#### Exercise materials ####

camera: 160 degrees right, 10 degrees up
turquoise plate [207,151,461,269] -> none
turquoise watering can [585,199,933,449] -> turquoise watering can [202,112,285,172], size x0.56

####
#### Exercise materials ####

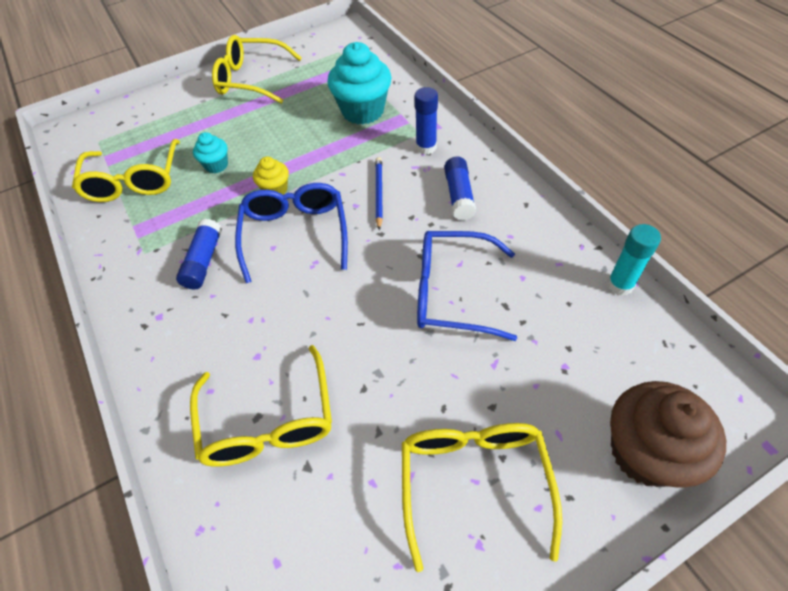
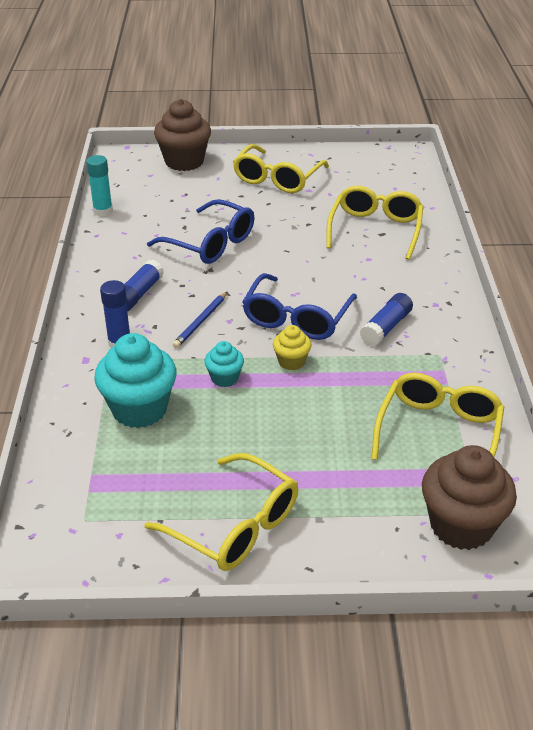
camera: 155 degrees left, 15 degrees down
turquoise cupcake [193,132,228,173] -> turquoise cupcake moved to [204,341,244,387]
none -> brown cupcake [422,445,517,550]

####
#### Exercise materials ####

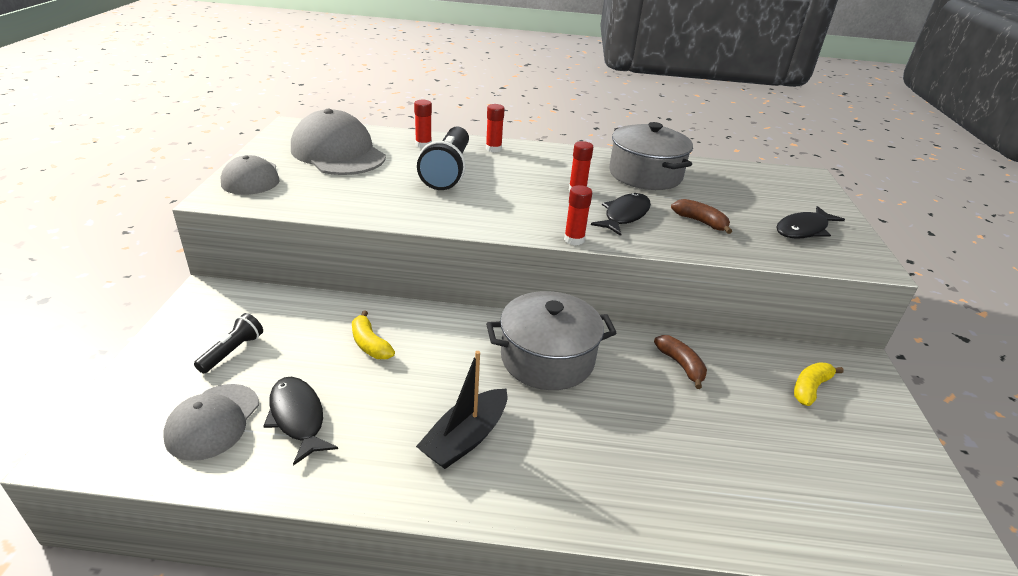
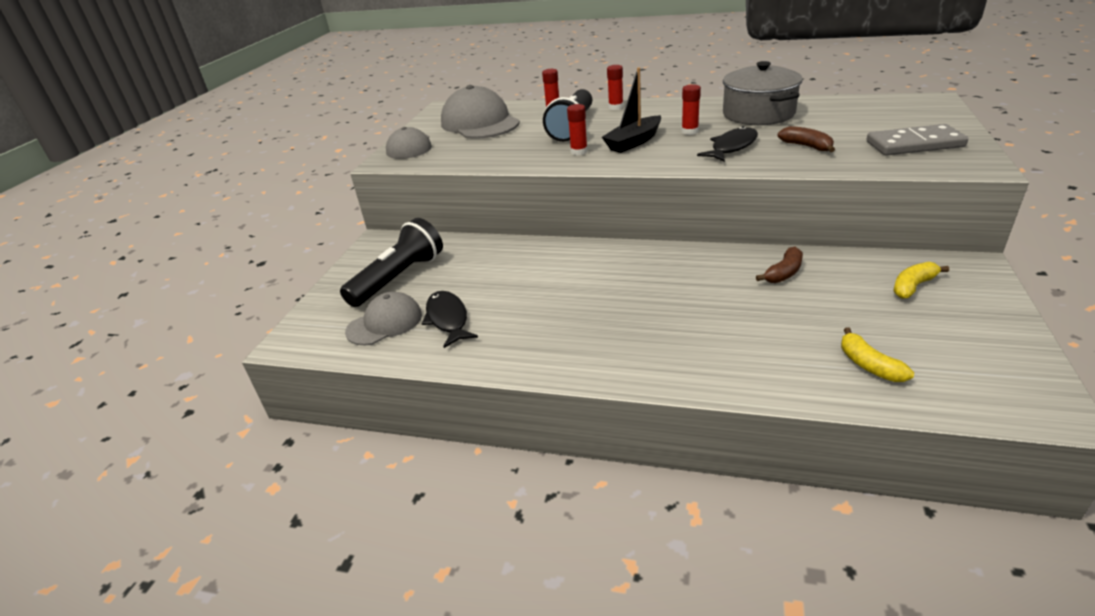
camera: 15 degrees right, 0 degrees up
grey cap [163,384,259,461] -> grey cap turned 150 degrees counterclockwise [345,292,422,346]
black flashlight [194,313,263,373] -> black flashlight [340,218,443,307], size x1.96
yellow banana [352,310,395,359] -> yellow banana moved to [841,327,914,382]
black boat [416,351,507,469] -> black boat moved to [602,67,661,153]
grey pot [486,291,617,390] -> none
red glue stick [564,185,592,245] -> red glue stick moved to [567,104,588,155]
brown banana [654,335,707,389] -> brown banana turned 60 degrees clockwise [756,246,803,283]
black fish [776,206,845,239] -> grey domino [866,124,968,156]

####

■ Exercise brief
For each line above that contains "moved", make a copy.

■ Result of the task
turquoise cupcake [193,132,228,173] -> turquoise cupcake moved to [204,341,244,387]
yellow banana [352,310,395,359] -> yellow banana moved to [841,327,914,382]
black boat [416,351,507,469] -> black boat moved to [602,67,661,153]
red glue stick [564,185,592,245] -> red glue stick moved to [567,104,588,155]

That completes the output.